[Data items]
## START

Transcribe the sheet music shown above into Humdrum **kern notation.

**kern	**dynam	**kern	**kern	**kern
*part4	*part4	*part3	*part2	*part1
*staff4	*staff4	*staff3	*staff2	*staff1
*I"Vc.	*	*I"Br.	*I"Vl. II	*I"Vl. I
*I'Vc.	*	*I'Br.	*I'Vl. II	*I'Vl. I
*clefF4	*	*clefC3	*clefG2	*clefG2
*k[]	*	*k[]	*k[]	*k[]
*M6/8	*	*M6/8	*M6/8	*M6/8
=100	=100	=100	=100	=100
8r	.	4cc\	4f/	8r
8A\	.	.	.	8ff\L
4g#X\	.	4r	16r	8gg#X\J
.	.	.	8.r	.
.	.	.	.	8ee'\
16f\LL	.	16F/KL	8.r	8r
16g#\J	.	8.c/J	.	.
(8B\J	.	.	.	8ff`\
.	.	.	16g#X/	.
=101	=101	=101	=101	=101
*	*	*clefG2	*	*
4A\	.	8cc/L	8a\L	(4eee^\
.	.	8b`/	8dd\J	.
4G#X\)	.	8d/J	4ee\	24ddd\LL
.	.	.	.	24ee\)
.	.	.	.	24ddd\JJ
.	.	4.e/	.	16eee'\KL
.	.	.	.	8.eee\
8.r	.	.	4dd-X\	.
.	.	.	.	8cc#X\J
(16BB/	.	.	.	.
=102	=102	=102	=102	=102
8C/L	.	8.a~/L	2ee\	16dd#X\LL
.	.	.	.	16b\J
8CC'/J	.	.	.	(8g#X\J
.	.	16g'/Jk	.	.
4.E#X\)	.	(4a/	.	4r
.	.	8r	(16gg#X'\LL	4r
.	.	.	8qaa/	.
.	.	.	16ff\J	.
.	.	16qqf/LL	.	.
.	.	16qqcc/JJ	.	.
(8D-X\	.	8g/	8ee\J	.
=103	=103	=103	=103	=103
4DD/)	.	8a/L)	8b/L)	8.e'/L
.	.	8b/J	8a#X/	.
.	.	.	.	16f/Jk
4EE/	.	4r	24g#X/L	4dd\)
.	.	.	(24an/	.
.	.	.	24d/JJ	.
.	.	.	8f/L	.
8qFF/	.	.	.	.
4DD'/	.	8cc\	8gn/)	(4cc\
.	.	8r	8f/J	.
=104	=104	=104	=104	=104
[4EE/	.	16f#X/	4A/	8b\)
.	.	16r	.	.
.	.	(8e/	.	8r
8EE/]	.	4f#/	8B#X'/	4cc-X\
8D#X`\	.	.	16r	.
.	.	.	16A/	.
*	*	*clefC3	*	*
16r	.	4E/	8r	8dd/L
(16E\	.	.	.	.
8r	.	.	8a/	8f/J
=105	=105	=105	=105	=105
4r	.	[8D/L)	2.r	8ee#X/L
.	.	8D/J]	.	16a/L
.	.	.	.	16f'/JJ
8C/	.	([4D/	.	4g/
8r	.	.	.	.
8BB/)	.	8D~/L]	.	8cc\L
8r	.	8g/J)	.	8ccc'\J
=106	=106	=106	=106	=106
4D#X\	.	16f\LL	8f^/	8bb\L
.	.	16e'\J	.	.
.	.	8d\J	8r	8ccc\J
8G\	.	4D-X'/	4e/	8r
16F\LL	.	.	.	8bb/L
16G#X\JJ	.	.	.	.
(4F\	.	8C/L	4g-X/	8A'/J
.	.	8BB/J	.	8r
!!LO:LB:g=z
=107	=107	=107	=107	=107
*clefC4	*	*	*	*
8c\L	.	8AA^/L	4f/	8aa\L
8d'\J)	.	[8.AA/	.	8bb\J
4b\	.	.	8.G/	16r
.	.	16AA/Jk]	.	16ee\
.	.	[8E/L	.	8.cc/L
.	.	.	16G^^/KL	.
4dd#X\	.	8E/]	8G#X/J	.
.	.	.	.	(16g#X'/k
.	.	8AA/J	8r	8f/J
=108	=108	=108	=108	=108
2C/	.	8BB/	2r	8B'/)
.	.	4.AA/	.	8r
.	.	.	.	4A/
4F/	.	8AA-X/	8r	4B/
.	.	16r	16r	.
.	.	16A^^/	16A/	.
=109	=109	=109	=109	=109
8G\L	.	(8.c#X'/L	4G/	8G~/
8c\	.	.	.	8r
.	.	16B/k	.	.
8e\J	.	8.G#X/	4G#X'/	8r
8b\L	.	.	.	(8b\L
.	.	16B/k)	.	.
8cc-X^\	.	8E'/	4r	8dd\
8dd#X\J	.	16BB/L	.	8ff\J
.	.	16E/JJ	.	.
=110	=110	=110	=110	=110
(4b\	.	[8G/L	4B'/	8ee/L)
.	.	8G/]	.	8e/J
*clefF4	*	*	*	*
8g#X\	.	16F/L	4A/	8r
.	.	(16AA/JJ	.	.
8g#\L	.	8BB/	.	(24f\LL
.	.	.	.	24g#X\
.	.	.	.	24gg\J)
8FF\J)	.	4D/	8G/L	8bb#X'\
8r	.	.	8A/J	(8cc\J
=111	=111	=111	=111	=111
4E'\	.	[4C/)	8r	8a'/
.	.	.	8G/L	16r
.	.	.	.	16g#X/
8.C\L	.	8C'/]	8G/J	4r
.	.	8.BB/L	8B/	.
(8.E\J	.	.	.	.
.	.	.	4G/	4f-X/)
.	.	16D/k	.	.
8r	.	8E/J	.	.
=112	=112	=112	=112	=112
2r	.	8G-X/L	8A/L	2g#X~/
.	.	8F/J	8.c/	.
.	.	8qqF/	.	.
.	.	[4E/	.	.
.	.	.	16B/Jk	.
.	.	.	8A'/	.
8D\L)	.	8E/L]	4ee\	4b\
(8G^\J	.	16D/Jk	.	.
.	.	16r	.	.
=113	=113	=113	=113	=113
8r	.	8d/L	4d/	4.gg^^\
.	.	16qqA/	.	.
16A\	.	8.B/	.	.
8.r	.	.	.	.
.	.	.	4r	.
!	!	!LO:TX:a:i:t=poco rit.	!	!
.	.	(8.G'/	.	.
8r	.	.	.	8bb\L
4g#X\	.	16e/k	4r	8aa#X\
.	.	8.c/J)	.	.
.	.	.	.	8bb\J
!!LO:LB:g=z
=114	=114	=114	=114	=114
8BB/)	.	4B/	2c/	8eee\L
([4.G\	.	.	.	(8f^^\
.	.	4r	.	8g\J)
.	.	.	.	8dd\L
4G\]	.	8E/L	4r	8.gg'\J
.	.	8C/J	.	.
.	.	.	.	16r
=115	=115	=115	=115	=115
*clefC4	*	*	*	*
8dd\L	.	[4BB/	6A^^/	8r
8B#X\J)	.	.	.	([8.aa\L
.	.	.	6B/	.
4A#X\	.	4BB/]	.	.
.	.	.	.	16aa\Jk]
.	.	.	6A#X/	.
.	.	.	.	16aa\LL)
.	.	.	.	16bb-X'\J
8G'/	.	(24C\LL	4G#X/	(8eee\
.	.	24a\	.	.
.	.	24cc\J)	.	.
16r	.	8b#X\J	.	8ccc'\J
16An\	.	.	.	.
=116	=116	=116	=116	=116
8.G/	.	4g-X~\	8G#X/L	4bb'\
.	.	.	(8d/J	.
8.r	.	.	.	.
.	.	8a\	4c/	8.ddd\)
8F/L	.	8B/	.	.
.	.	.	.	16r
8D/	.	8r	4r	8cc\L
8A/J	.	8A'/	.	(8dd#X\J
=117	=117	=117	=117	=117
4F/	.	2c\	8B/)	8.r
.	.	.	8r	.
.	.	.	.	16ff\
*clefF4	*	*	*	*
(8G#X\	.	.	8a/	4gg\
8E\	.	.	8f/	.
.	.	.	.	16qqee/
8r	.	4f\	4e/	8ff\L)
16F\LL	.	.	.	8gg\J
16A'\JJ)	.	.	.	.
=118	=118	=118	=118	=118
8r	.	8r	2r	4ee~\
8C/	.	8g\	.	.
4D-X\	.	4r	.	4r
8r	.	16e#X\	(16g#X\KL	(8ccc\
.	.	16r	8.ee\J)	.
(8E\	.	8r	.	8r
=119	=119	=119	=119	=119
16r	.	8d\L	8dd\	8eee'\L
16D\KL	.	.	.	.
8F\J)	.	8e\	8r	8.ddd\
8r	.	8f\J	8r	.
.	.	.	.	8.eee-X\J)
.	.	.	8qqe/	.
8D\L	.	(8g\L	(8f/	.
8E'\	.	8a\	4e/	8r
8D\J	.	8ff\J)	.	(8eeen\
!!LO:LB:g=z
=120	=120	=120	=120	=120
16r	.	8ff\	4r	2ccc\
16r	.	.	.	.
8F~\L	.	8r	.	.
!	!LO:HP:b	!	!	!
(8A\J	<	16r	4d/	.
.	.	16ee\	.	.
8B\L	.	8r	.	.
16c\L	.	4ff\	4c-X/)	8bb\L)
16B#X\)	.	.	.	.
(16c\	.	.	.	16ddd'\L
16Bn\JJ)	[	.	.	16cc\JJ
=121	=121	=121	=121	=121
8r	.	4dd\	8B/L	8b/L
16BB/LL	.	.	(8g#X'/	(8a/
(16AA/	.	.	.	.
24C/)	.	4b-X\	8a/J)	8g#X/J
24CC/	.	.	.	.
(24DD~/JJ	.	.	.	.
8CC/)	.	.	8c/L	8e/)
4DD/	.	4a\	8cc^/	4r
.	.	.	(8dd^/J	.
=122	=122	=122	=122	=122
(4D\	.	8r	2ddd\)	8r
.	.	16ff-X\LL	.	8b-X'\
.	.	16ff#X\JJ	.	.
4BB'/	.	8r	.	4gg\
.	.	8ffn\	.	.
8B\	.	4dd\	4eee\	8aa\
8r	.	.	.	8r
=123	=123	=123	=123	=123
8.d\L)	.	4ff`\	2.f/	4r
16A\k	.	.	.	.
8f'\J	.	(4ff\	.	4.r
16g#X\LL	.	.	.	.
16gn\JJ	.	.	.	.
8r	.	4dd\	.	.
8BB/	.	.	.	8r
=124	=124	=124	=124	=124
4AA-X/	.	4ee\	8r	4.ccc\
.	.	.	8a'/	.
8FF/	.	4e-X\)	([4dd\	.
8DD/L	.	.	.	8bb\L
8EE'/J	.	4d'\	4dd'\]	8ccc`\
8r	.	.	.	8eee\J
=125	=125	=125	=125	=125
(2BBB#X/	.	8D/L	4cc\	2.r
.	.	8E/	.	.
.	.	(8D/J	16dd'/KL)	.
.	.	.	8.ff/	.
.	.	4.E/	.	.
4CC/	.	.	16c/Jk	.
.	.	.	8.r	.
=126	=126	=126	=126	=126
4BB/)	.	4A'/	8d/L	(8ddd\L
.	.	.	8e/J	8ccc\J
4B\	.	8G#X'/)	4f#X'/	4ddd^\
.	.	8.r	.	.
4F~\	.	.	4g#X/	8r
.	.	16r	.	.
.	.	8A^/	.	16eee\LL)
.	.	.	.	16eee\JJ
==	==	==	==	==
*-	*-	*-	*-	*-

## END

Pick out every line of the data above that contains the string "kern", and copy each one.

Transcribe the sheet music shown above into Humdrum **kern notation.
**kern	**dynam	**kern	**kern	**kern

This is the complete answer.